Object matching data:
---------------

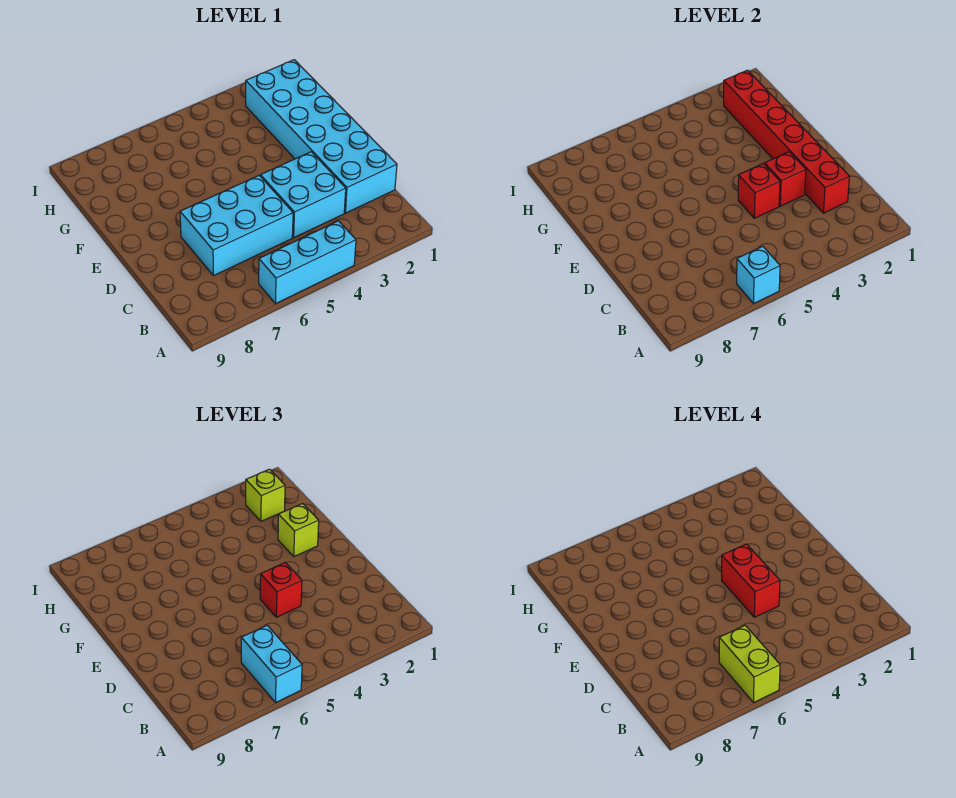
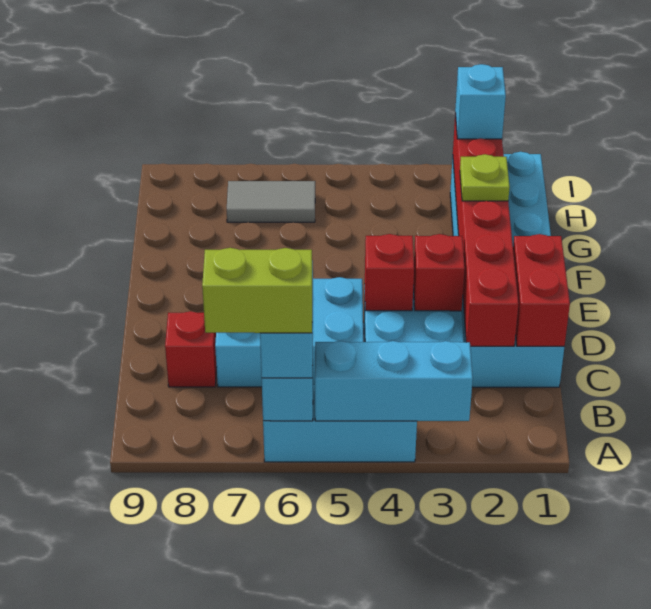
none -> cyan 1x3 brick [315,341,473,421]
lime 1x2 brick [719,625,780,703] -> lime 1x2 brick turned to [202,248,312,333]
red 1x1 brick [260,562,302,617] -> red 1x1 brick moved to [165,311,216,387]
red 1x2 brick [722,544,780,617] -> red 1x2 brick moved to [513,234,570,346]
lime 1x1 brick [278,504,319,557] -> lime 1x1 plate [460,154,510,201]
lime 1x1 brick [246,469,285,521] -> cyan 1x1 brick [455,64,506,139]
none -> grey 1x2 tile [227,181,315,222]

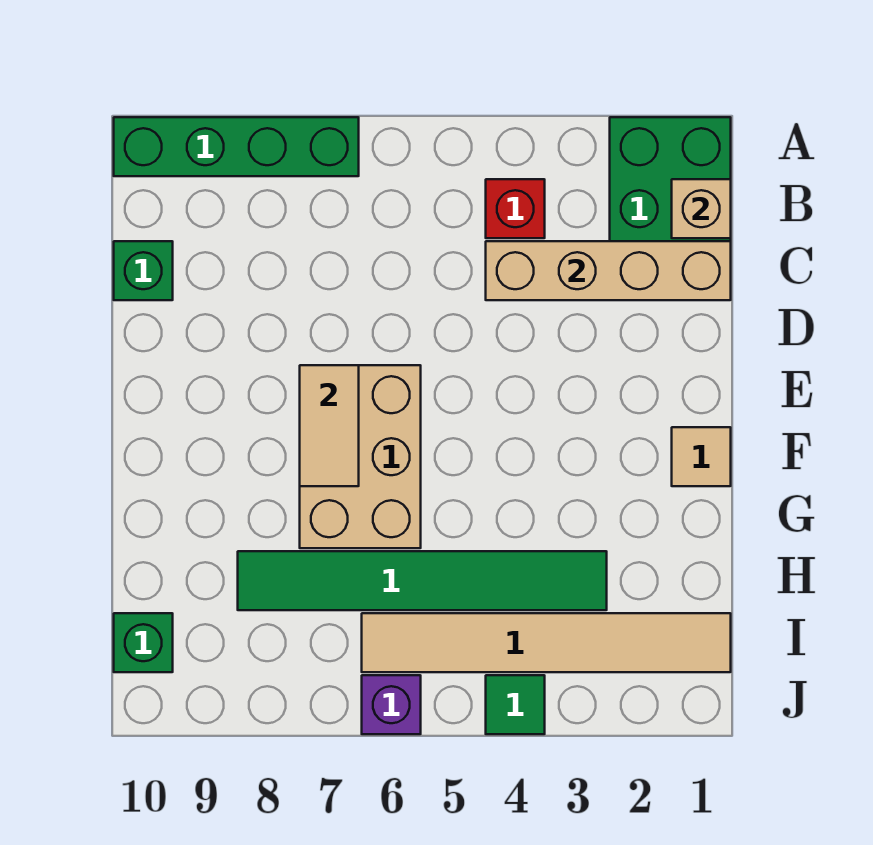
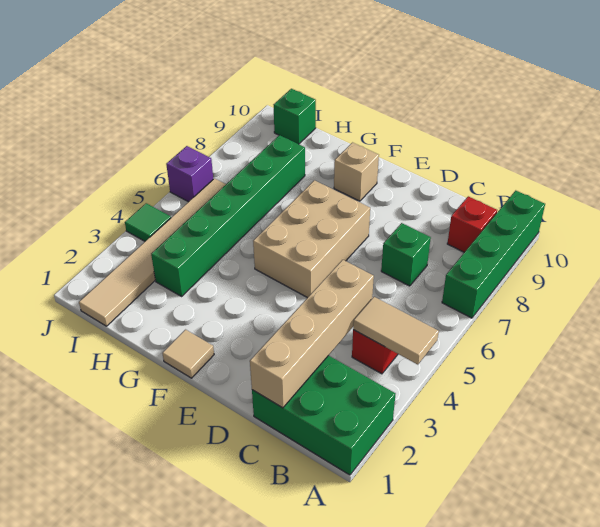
tan 1x1 brick [672,179,731,238] -> tan 1x1 brick moved to [334,143,379,201]
none -> red 1x1 brick [447,196,497,252]
green 1x1 brick [114,241,173,300] -> green 1x1 brick moved to [381,223,431,286]
tan 2x3 brick [300,365,421,548] -> tan 2x3 brick turned to [253,180,370,298]
tan 1x2 tile [300,365,359,486] -> tan 1x2 tile moved to [353,297,439,365]
green 1x6 tile [238,551,607,610] -> green 1x6 brick [151,135,305,296]

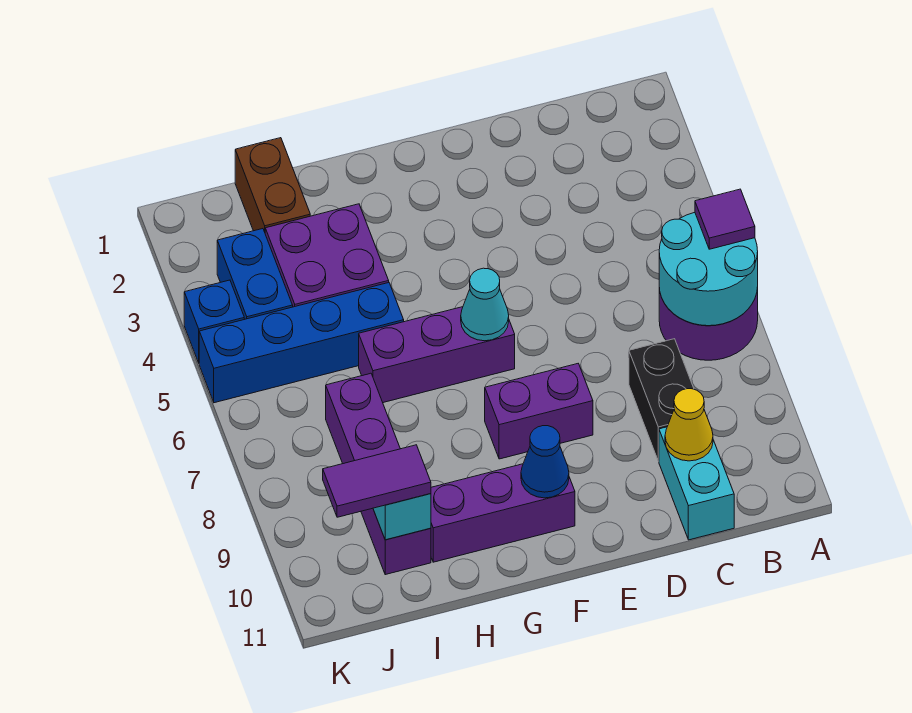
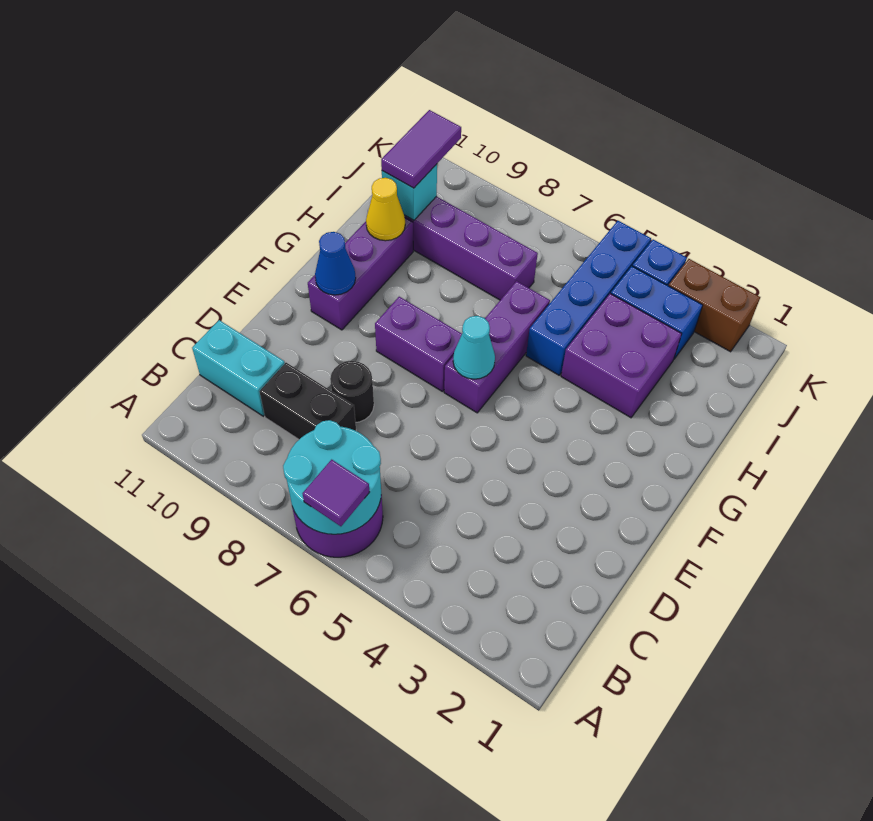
yellow 1x1 cone [665,389,713,461] -> yellow 1x1 cone moved to [366,178,405,241]
none -> black 1x1 round brick [330,361,374,422]
purple 1x2 brick [485,364,593,459] -> purple 1x2 brick turned to [375,297,462,392]
brown 1x2 brick [235,138,310,232] -> brown 1x2 brick moved to [669,259,760,352]

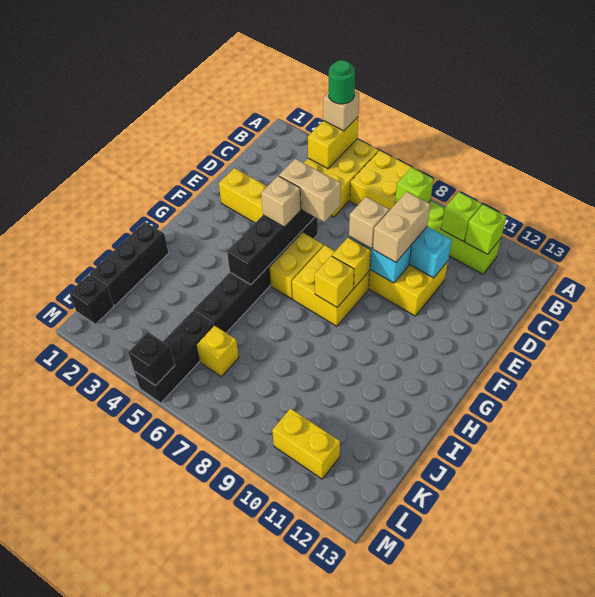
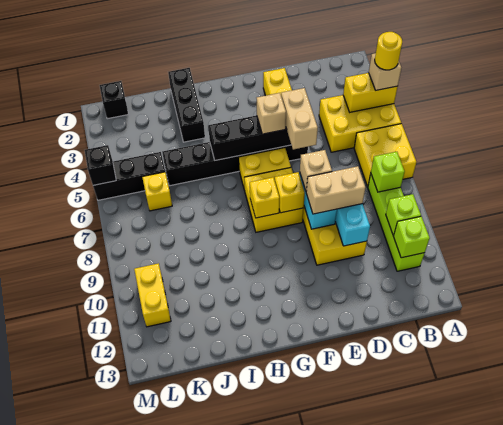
green 1x1 round brick [329,60,355,104] -> yellow 1x1 round brick [375,32,402,70]
black 1x3 brick [89,222,169,305] -> black 1x3 brick turned to [168,68,205,142]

---------------

Once the pictures are set aside, please output all the data word for word.

Answer space:
none -> cyan 1x3 brick [315,341,473,421]
lime 1x2 brick [719,625,780,703] -> lime 1x2 brick turned to [202,248,312,333]
red 1x1 brick [260,562,302,617] -> red 1x1 brick moved to [165,311,216,387]
red 1x2 brick [722,544,780,617] -> red 1x2 brick moved to [513,234,570,346]
lime 1x1 brick [278,504,319,557] -> lime 1x1 plate [460,154,510,201]
lime 1x1 brick [246,469,285,521] -> cyan 1x1 brick [455,64,506,139]
none -> grey 1x2 tile [227,181,315,222]

tan 1x1 brick [672,179,731,238] -> tan 1x1 brick moved to [334,143,379,201]
none -> red 1x1 brick [447,196,497,252]
green 1x1 brick [114,241,173,300] -> green 1x1 brick moved to [381,223,431,286]
tan 2x3 brick [300,365,421,548] -> tan 2x3 brick turned to [253,180,370,298]
tan 1x2 tile [300,365,359,486] -> tan 1x2 tile moved to [353,297,439,365]
green 1x6 tile [238,551,607,610] -> green 1x6 brick [151,135,305,296]

yellow 1x1 cone [665,389,713,461] -> yellow 1x1 cone moved to [366,178,405,241]
none -> black 1x1 round brick [330,361,374,422]
purple 1x2 brick [485,364,593,459] -> purple 1x2 brick turned to [375,297,462,392]
brown 1x2 brick [235,138,310,232] -> brown 1x2 brick moved to [669,259,760,352]

green 1x1 round brick [329,60,355,104] -> yellow 1x1 round brick [375,32,402,70]
black 1x3 brick [89,222,169,305] -> black 1x3 brick turned to [168,68,205,142]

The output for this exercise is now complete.